[Image comparison data]

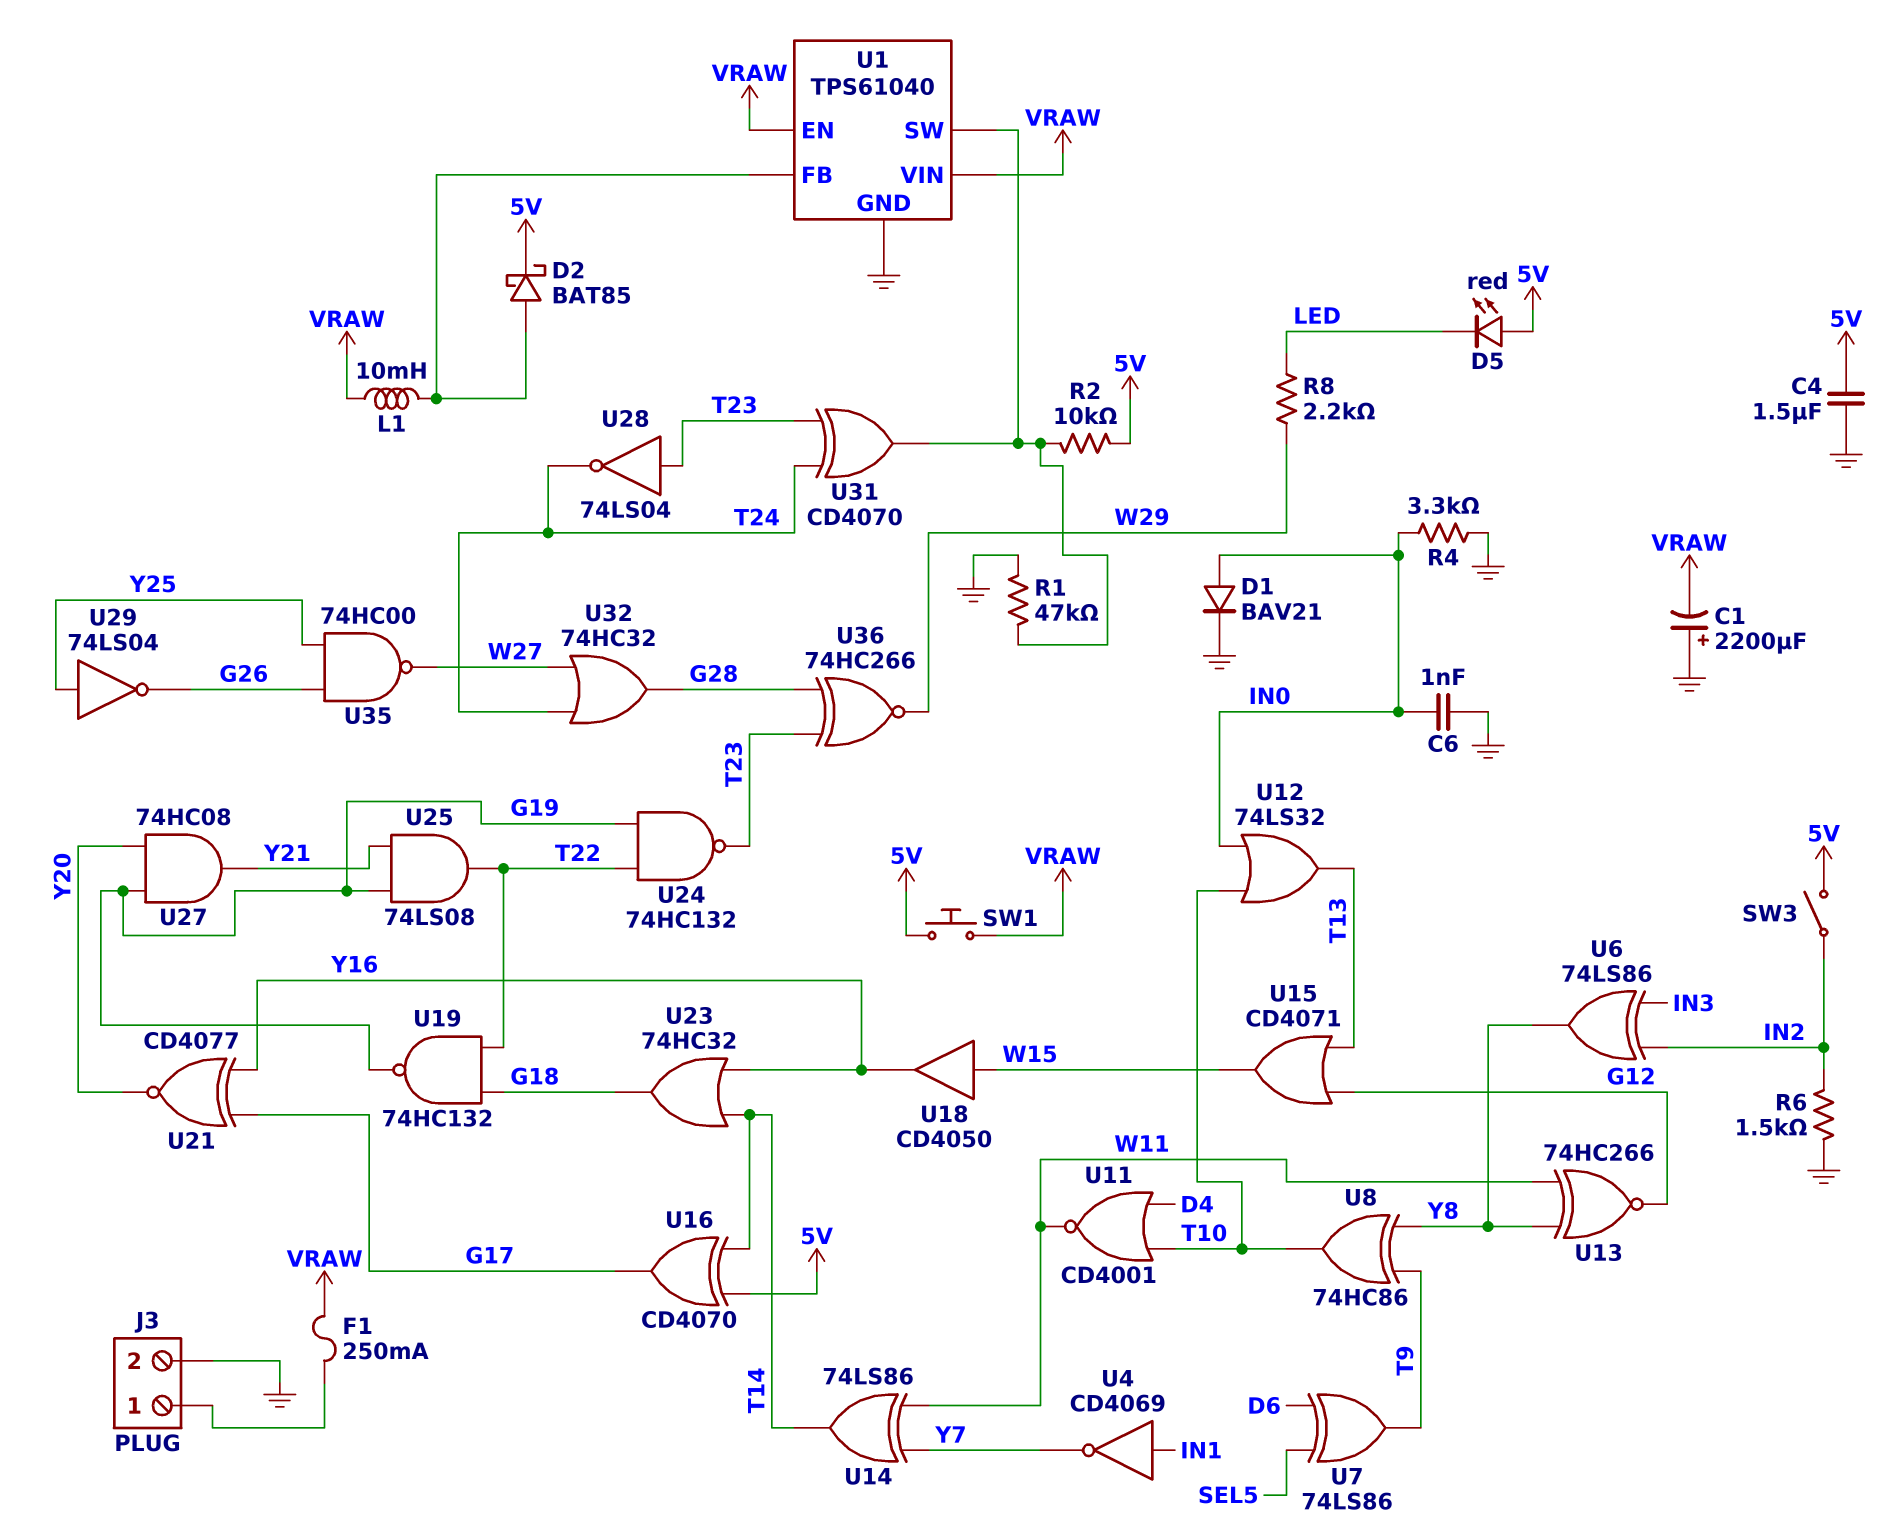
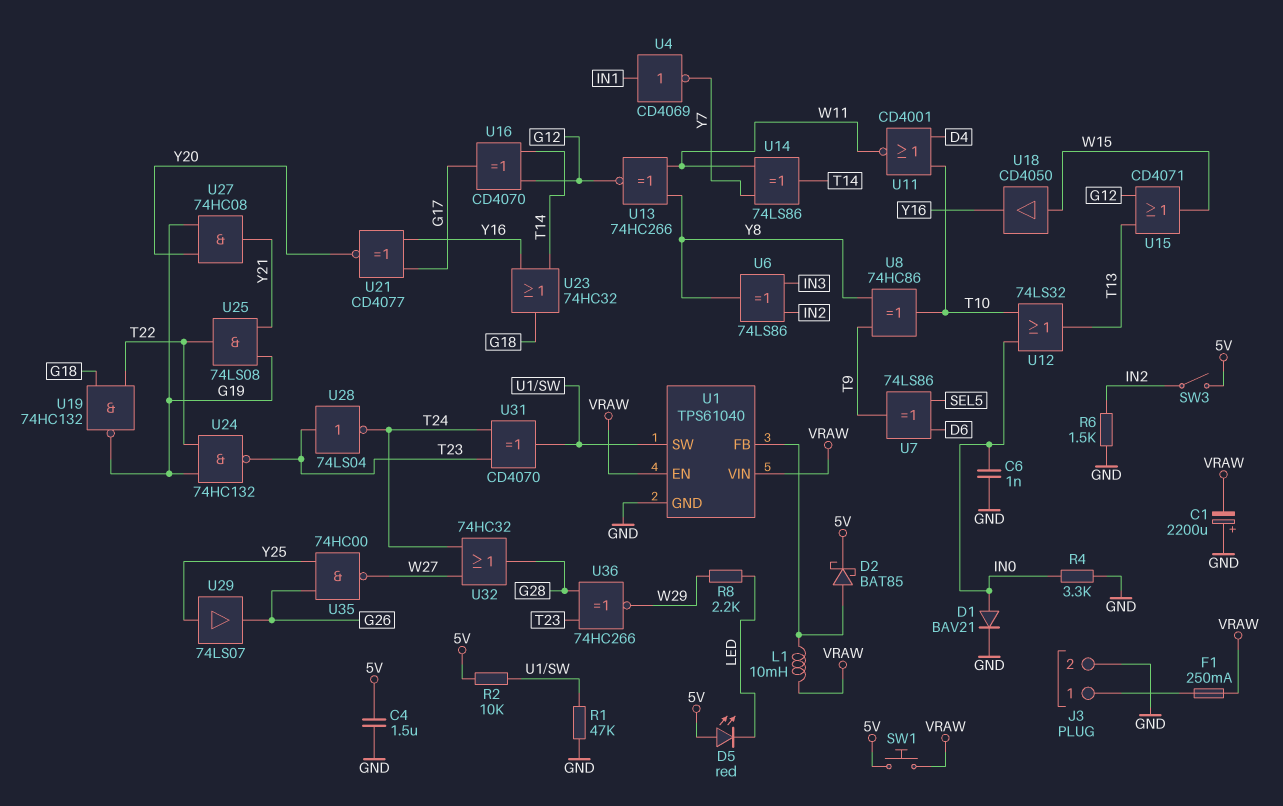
U16: XOR CD4070 (in 5V, in T14, out G17) -> XOR CD4070 (in G12, in T14, out G17)
U29: NOT 74LS04 (in Y25, out G26) -> buffer 74LS07 (in Y25, out G26)

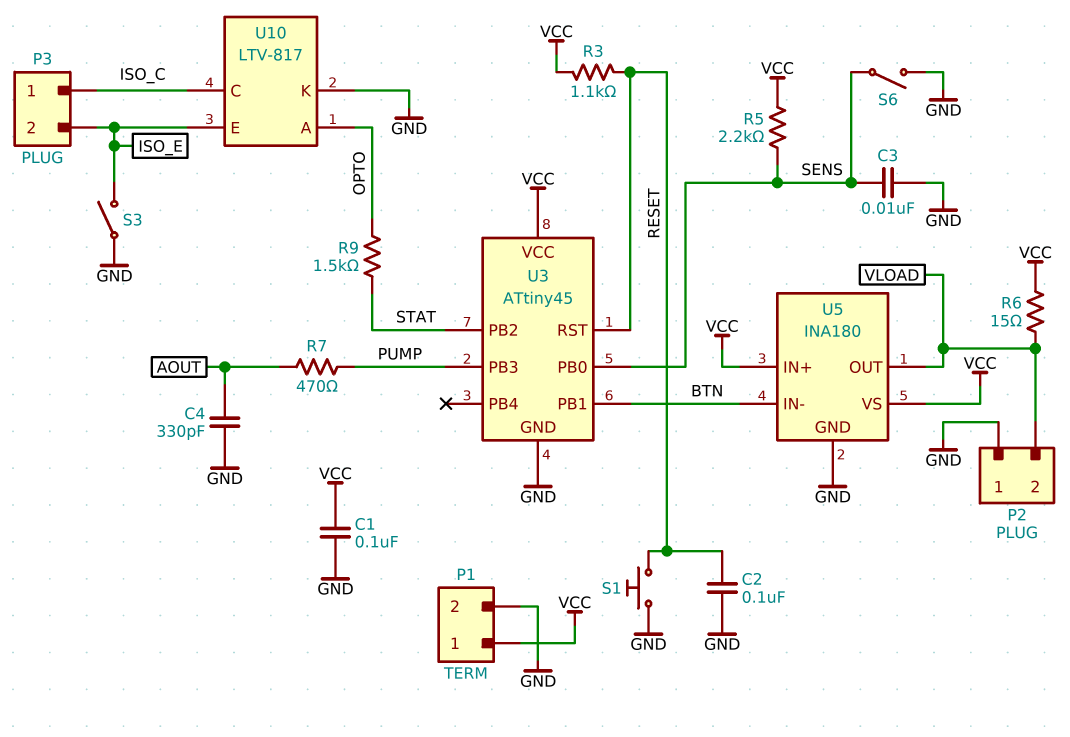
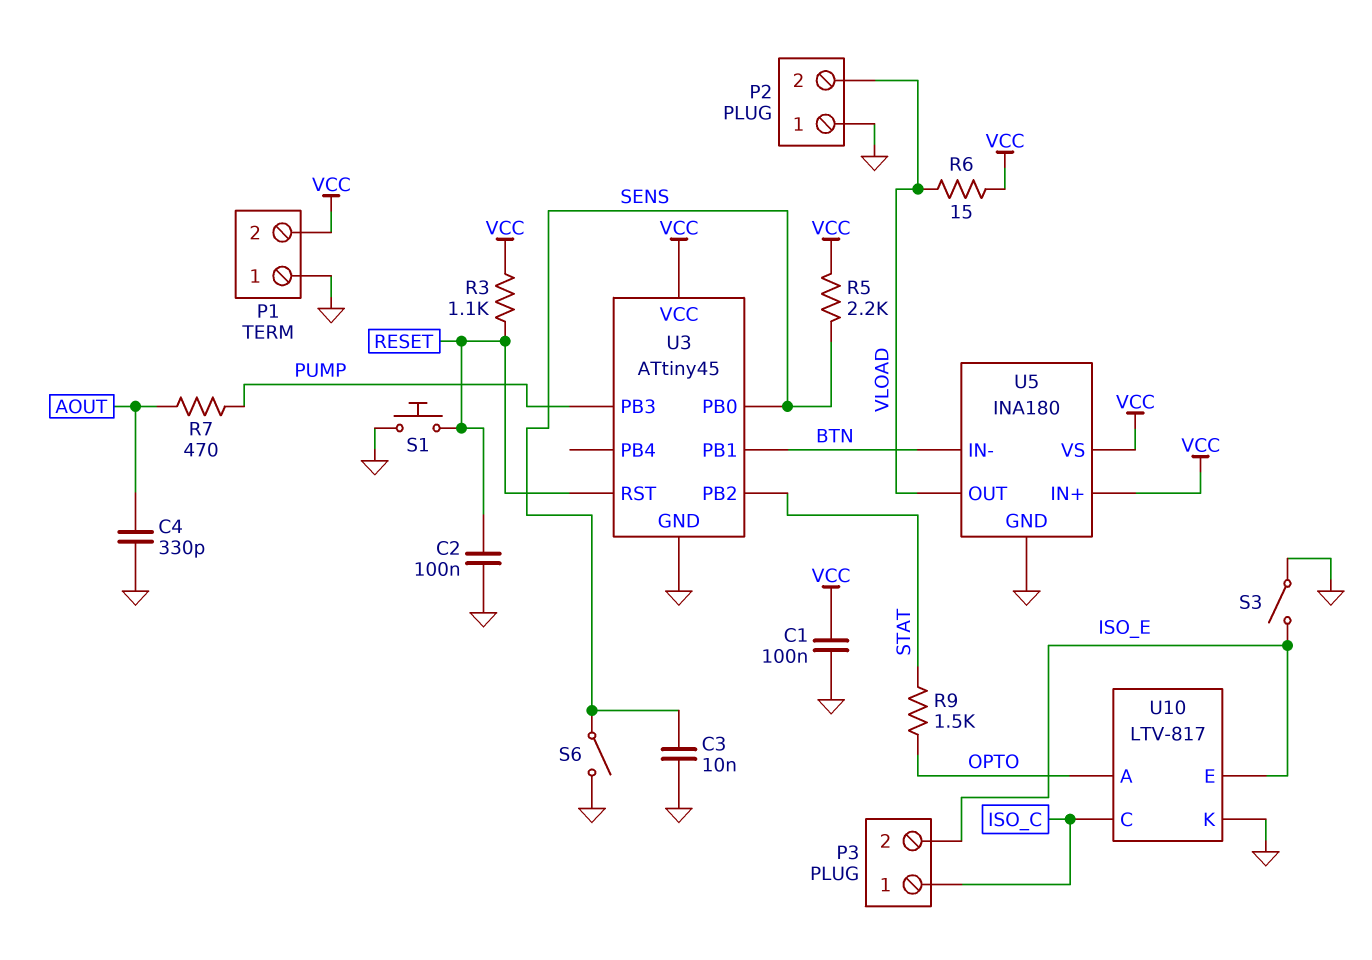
P1 pin 1: VCC -> GND
P1 pin 2: GND -> VCC

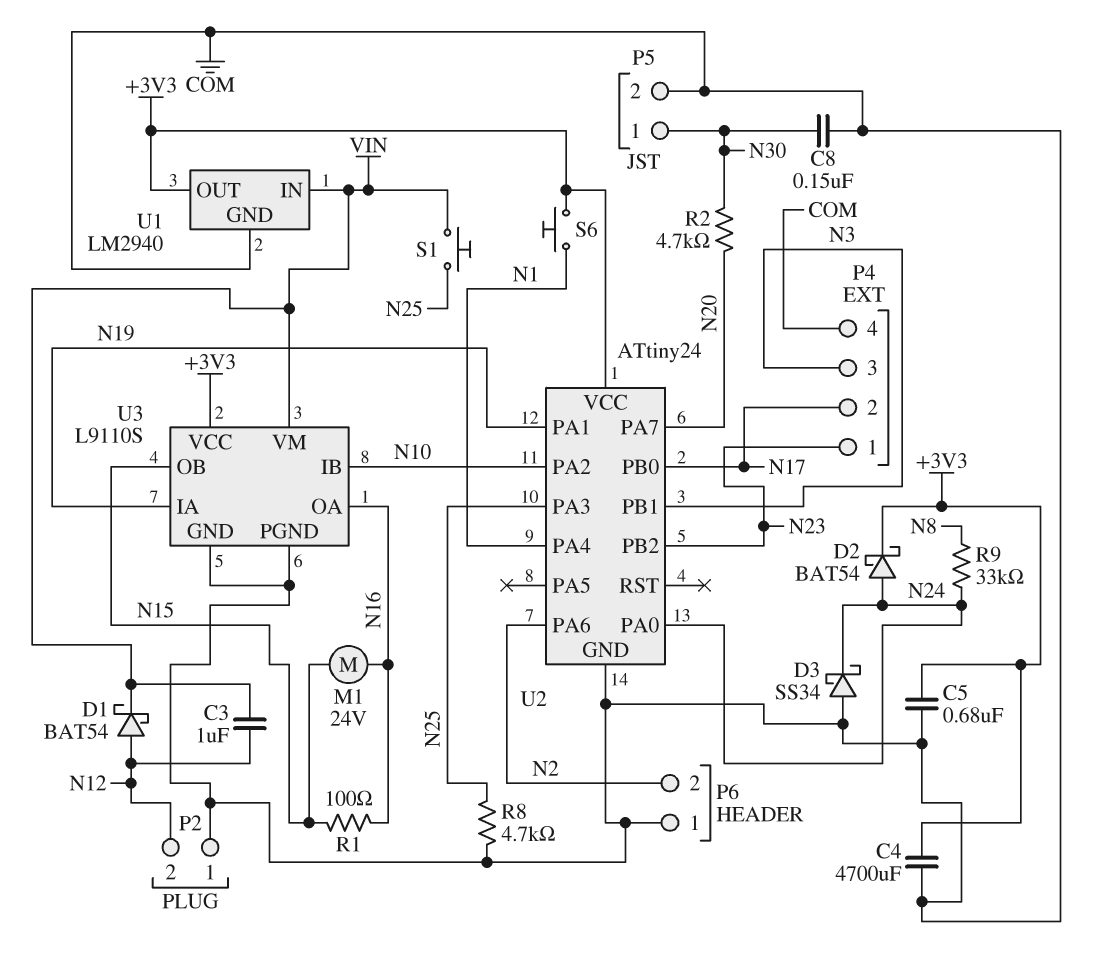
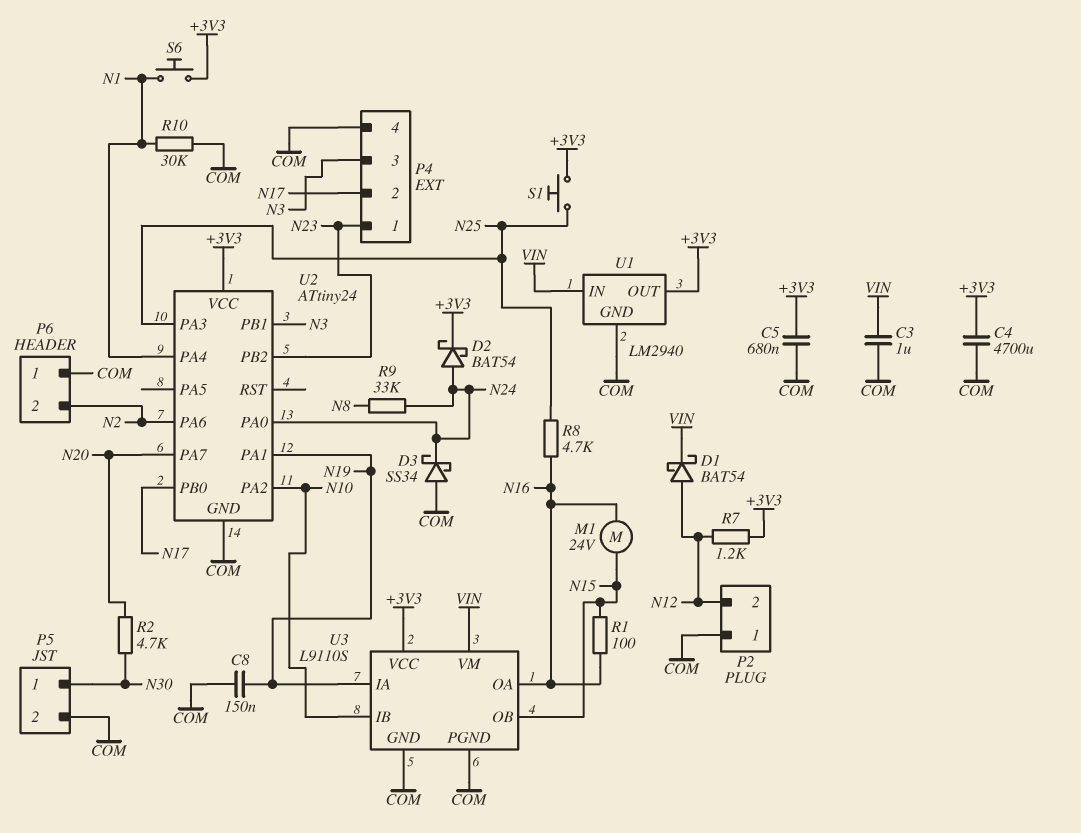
C3: 1uF (N12, VIN) -> 1uF (COM, VIN)
C8: 150nF (COM, N30) -> 150nF (COM, N19)
R7: none -> 1.2k (+3V3, N12)
R8: 4.7k (COM, N25) -> 4.7k (N16, N25)
R10: none -> 30k (COM, N1)
S1: button (N25, VIN) -> button (+3V3, N25)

◆ Work to complete:
Only the lines from the one holding "U29: NOT 74LS04" through the end of the records belong in the answer, copied exactly and without pictures.

◆ Task response:
U29: NOT 74LS04 (in Y25, out G26) -> buffer 74LS07 (in Y25, out G26)

P1 pin 1: VCC -> GND
P1 pin 2: GND -> VCC

C3: 1uF (N12, VIN) -> 1uF (COM, VIN)
C8: 150nF (COM, N30) -> 150nF (COM, N19)
R7: none -> 1.2k (+3V3, N12)
R8: 4.7k (COM, N25) -> 4.7k (N16, N25)
R10: none -> 30k (COM, N1)
S1: button (N25, VIN) -> button (+3V3, N25)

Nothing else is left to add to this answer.